Give the lines below again exactly, starting with the line that holds "R9: none -> 47k (N8, U1/in+)" and going on through the line that holds "U3 pin SW: N_12 -> N_13".

┄┄┄┄┄┄┄┄┄┄

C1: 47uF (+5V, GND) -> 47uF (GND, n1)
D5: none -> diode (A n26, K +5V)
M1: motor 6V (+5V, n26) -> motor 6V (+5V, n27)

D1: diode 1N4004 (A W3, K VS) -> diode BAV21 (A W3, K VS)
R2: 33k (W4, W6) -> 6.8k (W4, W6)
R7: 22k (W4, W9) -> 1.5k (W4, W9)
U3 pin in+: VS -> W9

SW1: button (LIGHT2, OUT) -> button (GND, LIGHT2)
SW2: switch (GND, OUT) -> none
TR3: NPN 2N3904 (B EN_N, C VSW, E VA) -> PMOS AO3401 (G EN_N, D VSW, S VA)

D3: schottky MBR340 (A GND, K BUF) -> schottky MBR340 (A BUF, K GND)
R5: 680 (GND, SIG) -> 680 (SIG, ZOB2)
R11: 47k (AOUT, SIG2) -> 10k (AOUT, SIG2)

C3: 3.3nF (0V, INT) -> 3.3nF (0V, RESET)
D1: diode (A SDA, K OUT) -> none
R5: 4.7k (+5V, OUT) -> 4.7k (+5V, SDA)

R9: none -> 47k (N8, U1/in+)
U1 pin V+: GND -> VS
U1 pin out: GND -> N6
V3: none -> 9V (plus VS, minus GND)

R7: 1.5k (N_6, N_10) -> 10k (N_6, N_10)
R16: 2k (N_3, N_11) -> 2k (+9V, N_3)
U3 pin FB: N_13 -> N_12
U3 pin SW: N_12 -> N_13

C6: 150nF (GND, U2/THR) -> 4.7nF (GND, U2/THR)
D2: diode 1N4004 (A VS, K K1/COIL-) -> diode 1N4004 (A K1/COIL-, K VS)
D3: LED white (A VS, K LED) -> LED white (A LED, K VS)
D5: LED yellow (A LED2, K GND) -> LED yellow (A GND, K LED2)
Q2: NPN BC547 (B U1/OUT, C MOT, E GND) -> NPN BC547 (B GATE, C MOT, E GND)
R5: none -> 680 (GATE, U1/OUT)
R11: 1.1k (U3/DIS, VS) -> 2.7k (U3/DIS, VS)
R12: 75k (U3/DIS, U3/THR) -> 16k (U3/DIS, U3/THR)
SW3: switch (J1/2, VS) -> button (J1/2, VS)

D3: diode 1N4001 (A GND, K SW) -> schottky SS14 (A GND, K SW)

┄┄┄┄┄┄┄┄┄┄

RESULT FOR THIS TASK:
R9: none -> 47k (N8, U1/in+)
U1 pin V+: GND -> VS
U1 pin out: GND -> N6
V3: none -> 9V (plus VS, minus GND)

R7: 1.5k (N_6, N_10) -> 10k (N_6, N_10)
R16: 2k (N_3, N_11) -> 2k (+9V, N_3)
U3 pin FB: N_13 -> N_12
U3 pin SW: N_12 -> N_13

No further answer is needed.